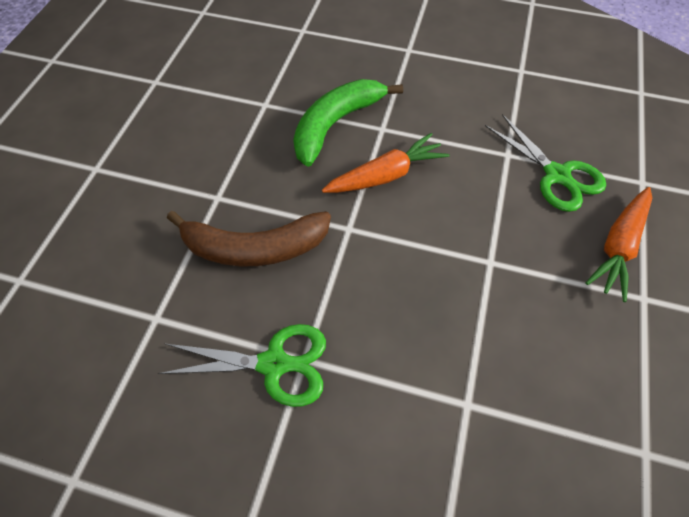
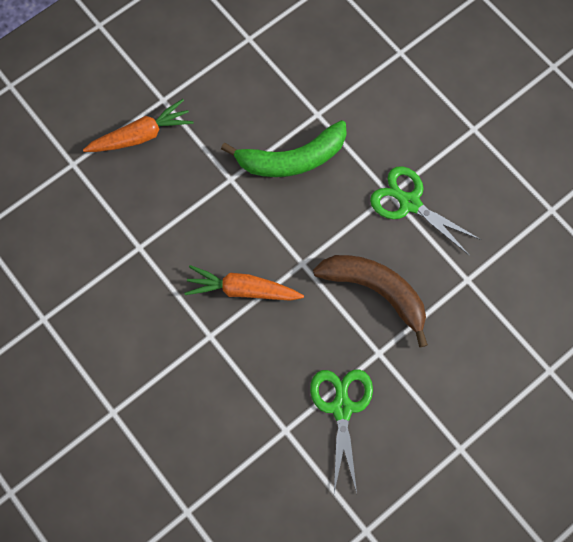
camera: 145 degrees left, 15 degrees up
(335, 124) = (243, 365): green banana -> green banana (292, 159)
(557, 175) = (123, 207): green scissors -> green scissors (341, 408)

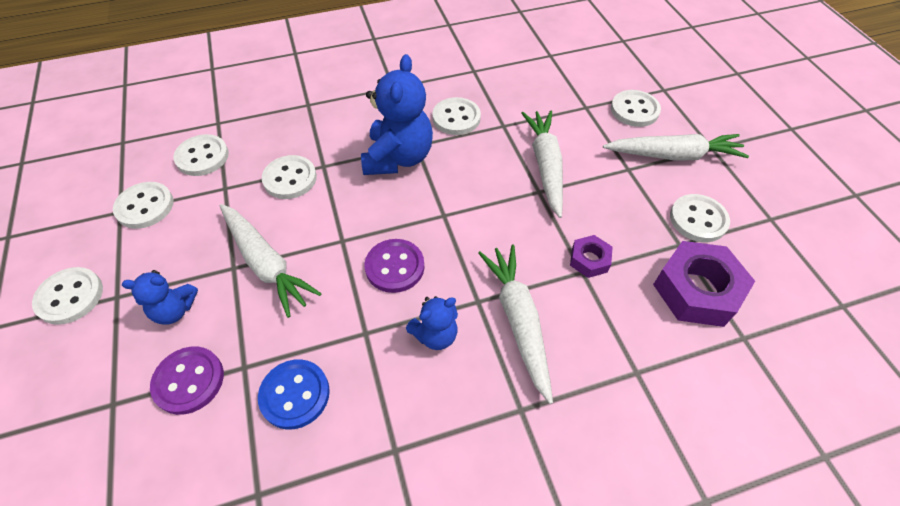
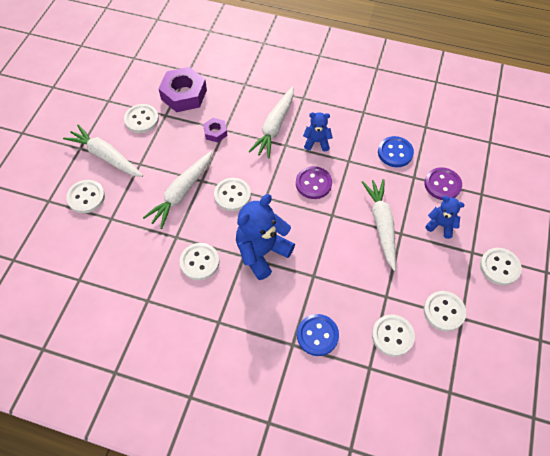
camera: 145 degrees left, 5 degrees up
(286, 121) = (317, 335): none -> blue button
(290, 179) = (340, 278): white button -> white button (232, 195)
########
* **REQUIRED WORK**
All entries are to be duplicated exactly, with the pictures left out.

* **WRITTEN RESPONSE**
camera: 145 degrees left, 15 degrees up
(335, 124) = (243, 365): green banana -> green banana (292, 159)
(557, 175) = (123, 207): green scissors -> green scissors (341, 408)

camera: 145 degrees left, 5 degrees up
(286, 121) = (317, 335): none -> blue button
(290, 179) = (340, 278): white button -> white button (232, 195)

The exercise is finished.